### [Instruction]
What you return should be the line containing "black hourglass [157,232,203,298] -> none" and each line after it to the end of the records, copied exactly.

Scene edit records:
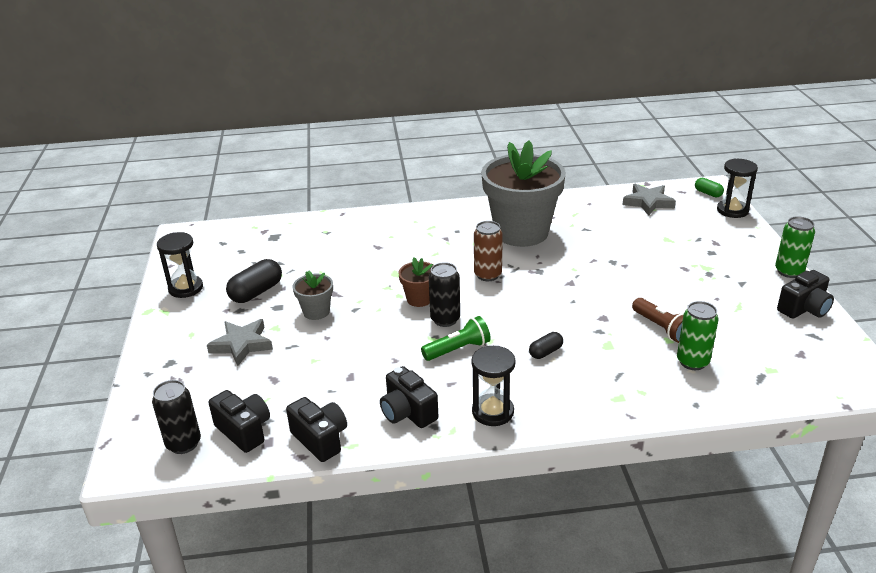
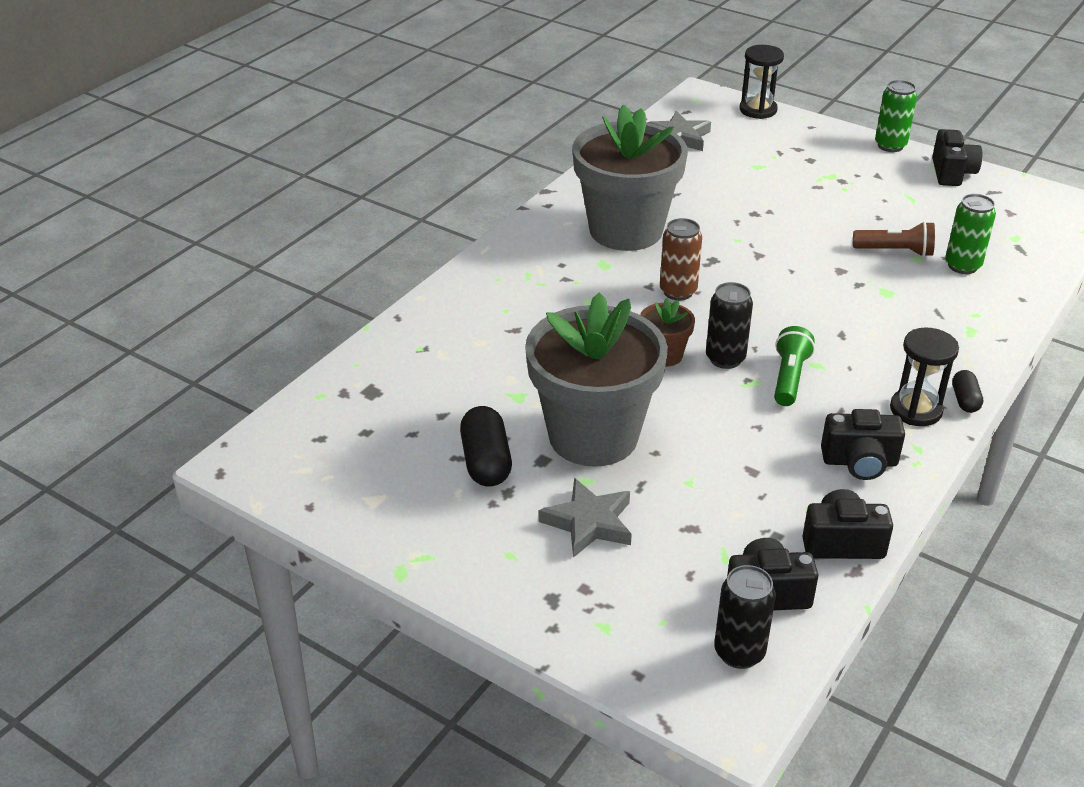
camera: 50 degrees left, 5 degrees up
black hourglass [157,232,203,298] -> none
grey flower pot [293,270,333,320] -> grey flower pot [525,292,668,467], size x2.30
black capsule [529,332,563,359] -> black capsule moved to [952,370,983,413]
green capsule [695,178,724,197] -> none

### [Response to this task]
black hourglass [157,232,203,298] -> none
grey flower pot [293,270,333,320] -> grey flower pot [525,292,668,467], size x2.30
black capsule [529,332,563,359] -> black capsule moved to [952,370,983,413]
green capsule [695,178,724,197] -> none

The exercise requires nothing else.